The material below has pictures in it. Set down only the lines from the line containing "394, 772, 437" through the line containing "36, 285, 81", word for word, and leave the pictures behind.

_MATERIAL FOR THIS TASK_:
▬▬▬
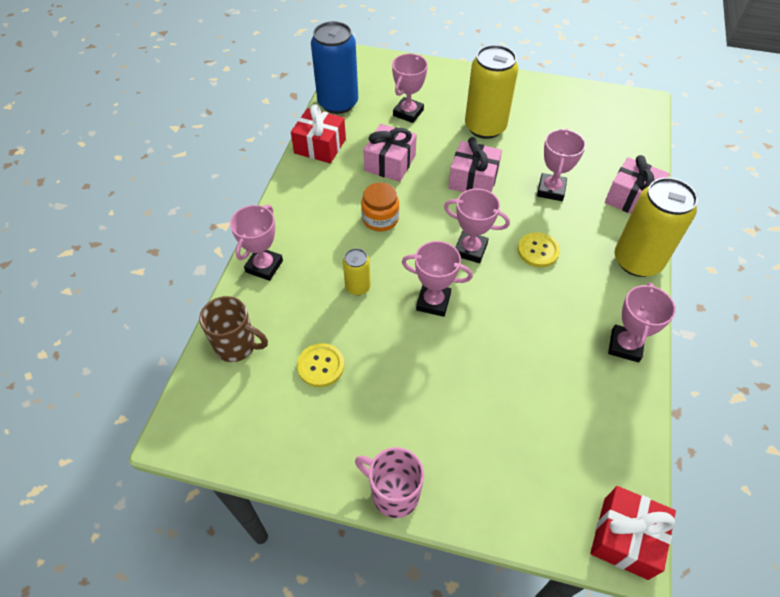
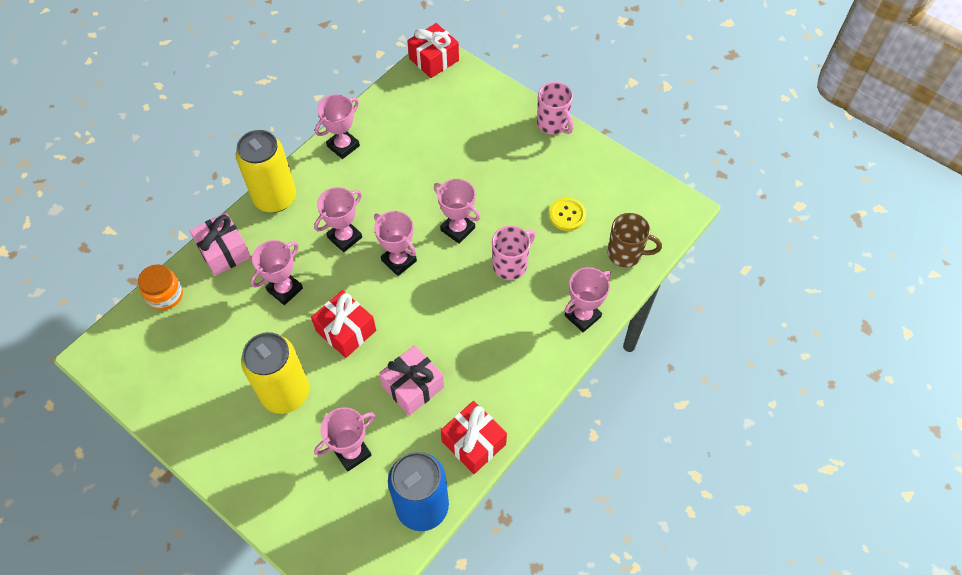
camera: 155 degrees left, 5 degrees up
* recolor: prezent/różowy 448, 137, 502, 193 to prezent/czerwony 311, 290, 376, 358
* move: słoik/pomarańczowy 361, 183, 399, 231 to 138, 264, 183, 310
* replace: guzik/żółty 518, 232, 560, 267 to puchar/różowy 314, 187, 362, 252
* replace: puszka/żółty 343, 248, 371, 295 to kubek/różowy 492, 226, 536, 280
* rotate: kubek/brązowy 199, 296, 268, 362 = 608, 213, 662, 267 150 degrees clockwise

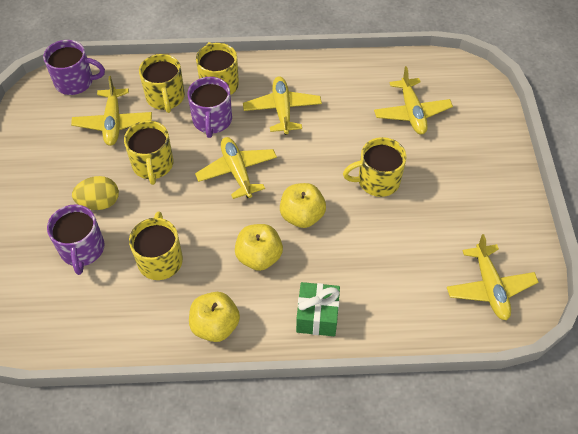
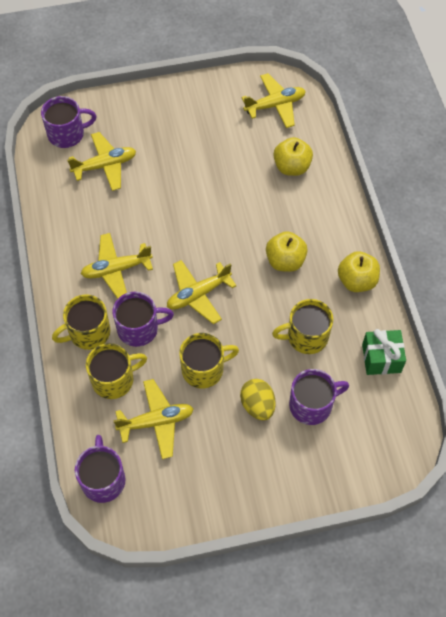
camera: 100 degrees left, 5 degrees up
* delete: kubek/żółty 343, 137, 406, 197
* move: jabłko/żółty 280, 183, 326, 228 to 273, 137, 313, 176
* move: prezent/zielony 296, 282, 340, 336 to 362, 329, 406, 375
* insert: kubek/fioletowy 41, 96, 96, 148

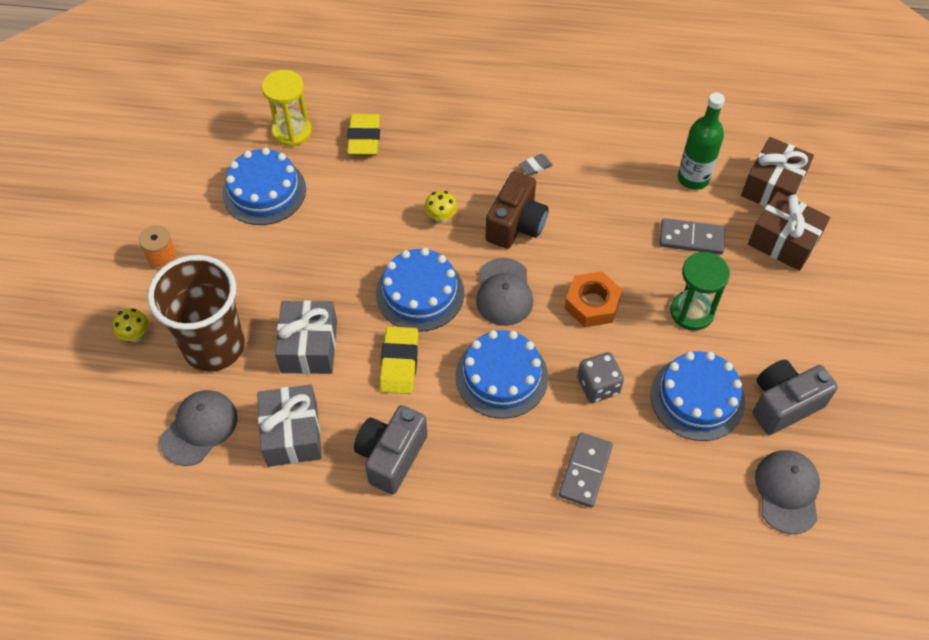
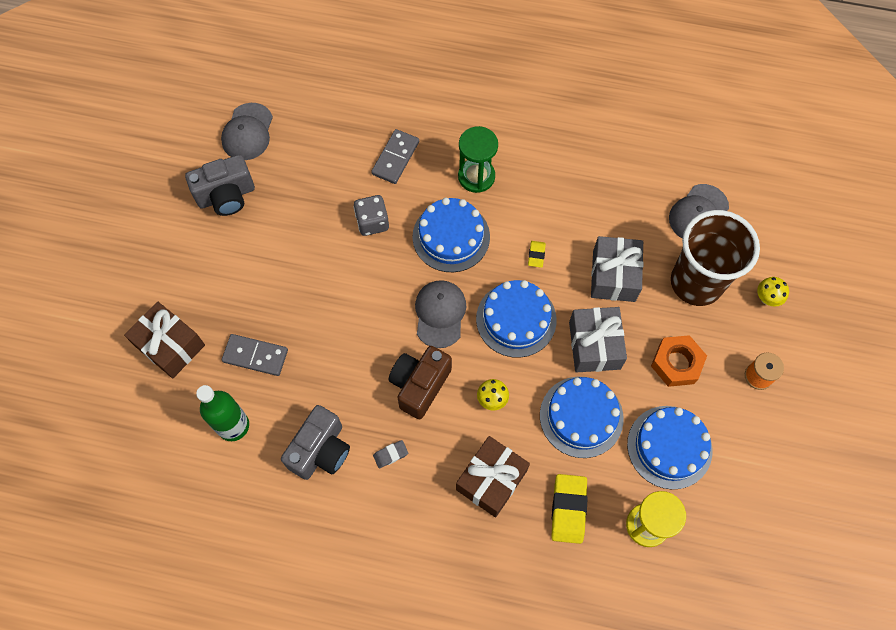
camera: 175 degrees left, 10 degrees up
* move: prezent/brązowy 741, 137, 814, 207 to 456, 436, 530, 517
* move: klepsydra/zielony 670, 252, 730, 331 to 458, 126, 498, 193
* move: nakrętka/pomarańczowy 565, 271, 622, 327 to 651, 335, 707, 387
* resize: gumka do mazania/żółty 379, 326, 418, 394 = 528, 241, 546, 268 x0.52
* move: tort/niebieski 650, 351, 745, 441 to 540, 377, 624, 458
* move: prezent/szary 257, 385, 322, 467 to 569, 307, 627, 373
* move: aparat fotograficzny/szary 354, 405, 427, 494 to 281, 405, 350, 480

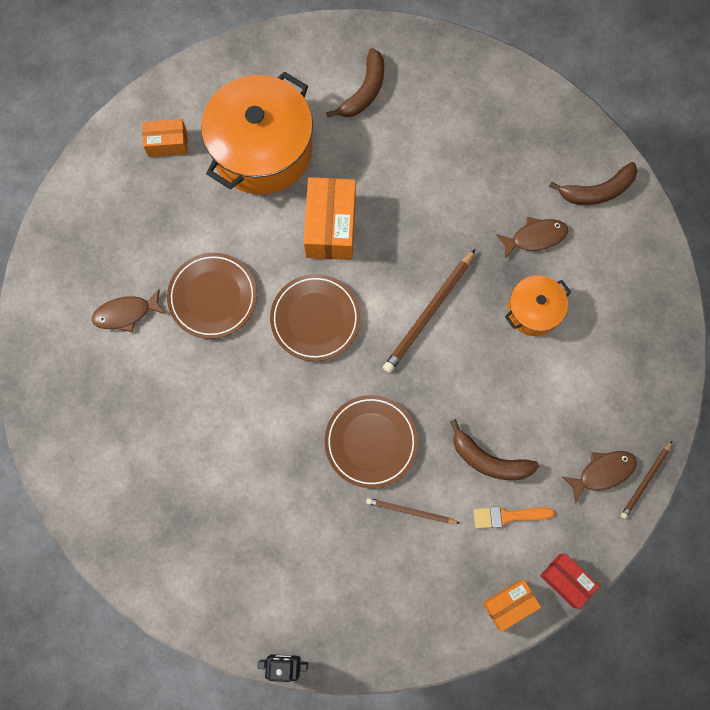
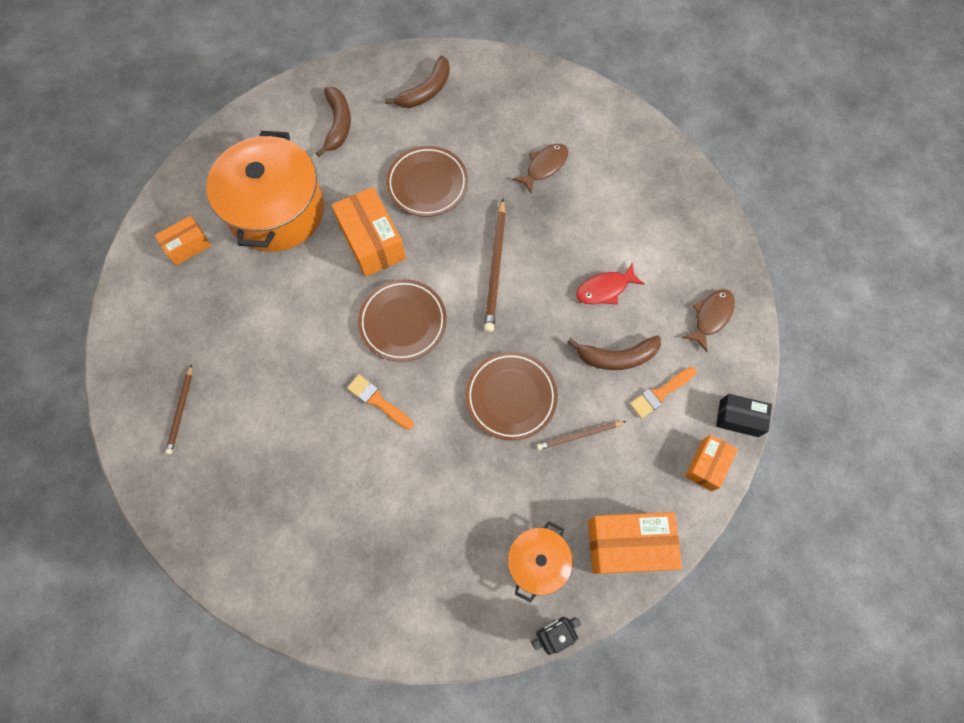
camera: 30 degrees left, 5 degrees down
* move: banan/brązowy 549, 162, 638, 205 to 385, 56, 450, 108
* move: talerz/brązowy 167, 253, 257, 339 to 386, 146, 468, 217
* move: garnek/pomarańczowy 505, 275, 571, 336 to 508, 521, 573, 603
* delete: ryba/brązowy 92, 289, 166, 332
* move: ołówek/brązowy 621, 441, 672, 519 to 165, 364, 192, 454
* recolor: pudełko/czerwony 540, 553, 599, 609 to pudełko/czarny 716, 394, 772, 437
* insert: ryba/czerwony 576, 263, 645, 305
* insert: pędzel/pomarańczowy 347, 375, 413, 430
* insert: pudełko/pomarańczowy 588, 512, 683, 574

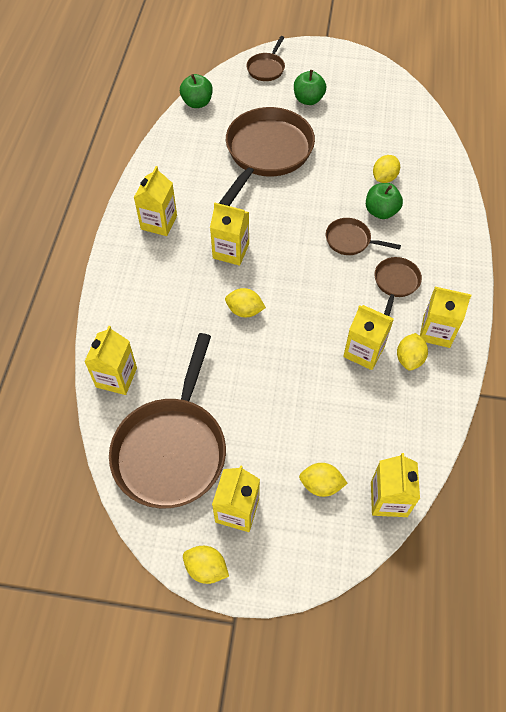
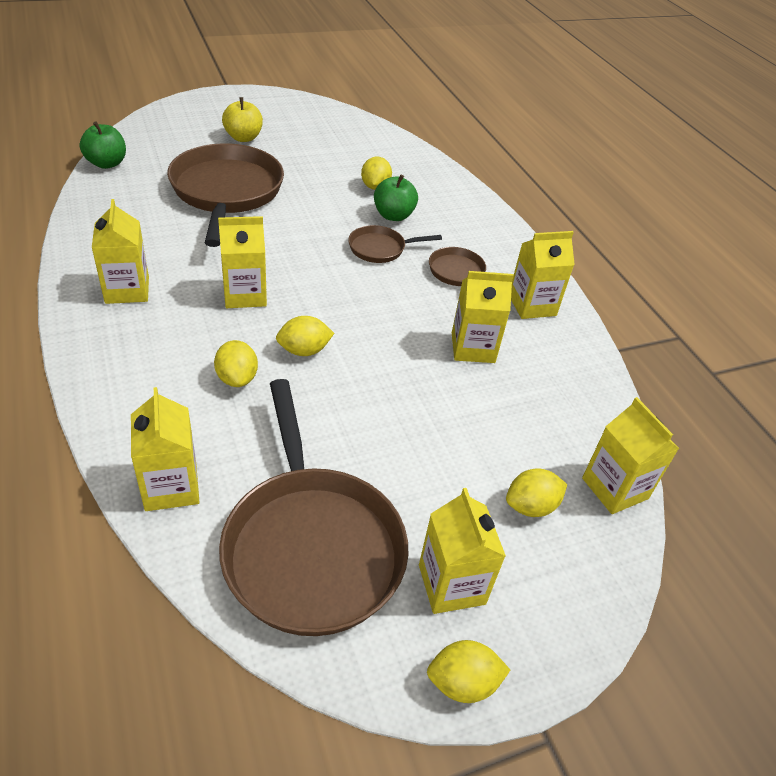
camera: 35 degrees left, 15 degrees down
* delete: patelnia/brązowy 247, 36, 285, 81
* recolor: jabłko/zielony 294, 70, 326, 105 to jabłko/żółty 222, 97, 263, 142
* move: cytryna/żółty 397, 333, 428, 371 to 214, 340, 258, 387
▬▬▬
_ANSWER BELOW_:
* recolor: pudełko/czerwony 540, 553, 599, 609 to pudełko/czarny 716, 394, 772, 437
* insert: ryba/czerwony 576, 263, 645, 305
* insert: pędzel/pomarańczowy 347, 375, 413, 430
* insert: pudełko/pomarańczowy 588, 512, 683, 574

camera: 35 degrees left, 15 degrees down
* delete: patelnia/brązowy 247, 36, 285, 81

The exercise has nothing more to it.